Exercise aim »
Search the data for the word "pink" and copy each line that has it.

------ Data excerpt ------

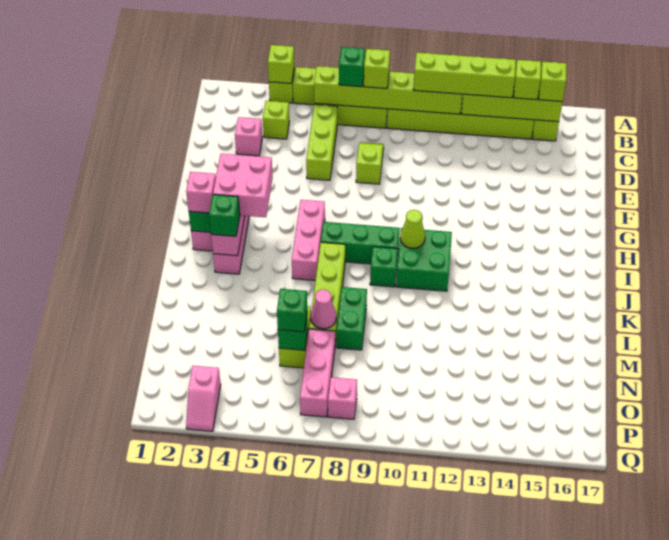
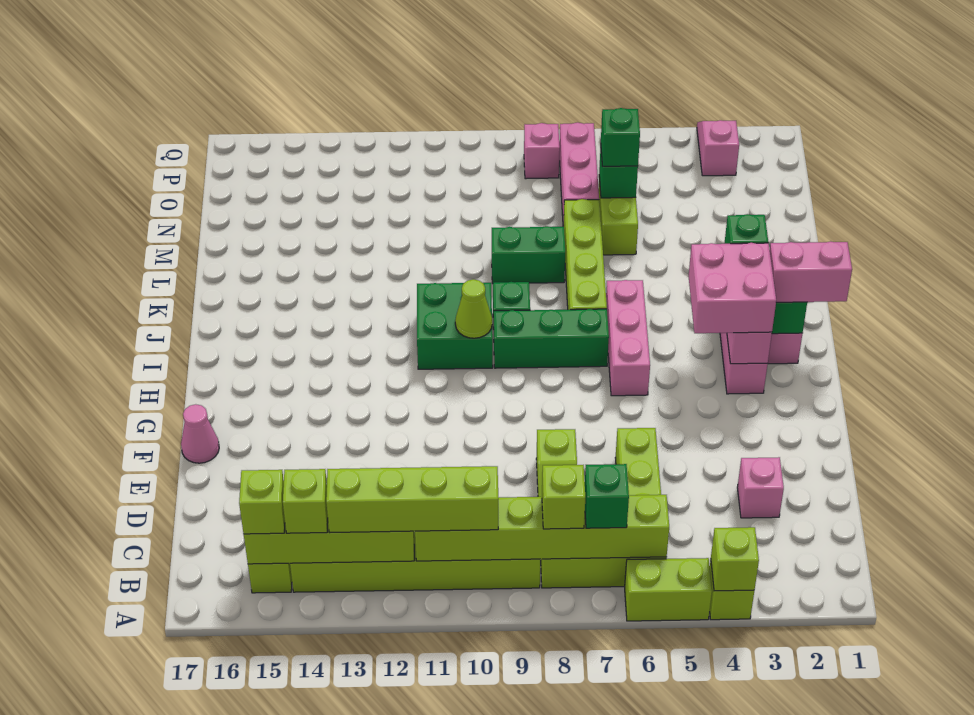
lime brick C4 level 1 -> none
pink brick I2 level 3 -> pink brick I1:I2 level 3
green brick L8:M8 level 1 -> green brick L8:L9 level 1
pink cone M7 level 2 -> pink cone F17 level 1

------

Your response »
pink brick I2 level 3 -> pink brick I1:I2 level 3
pink cone M7 level 2 -> pink cone F17 level 1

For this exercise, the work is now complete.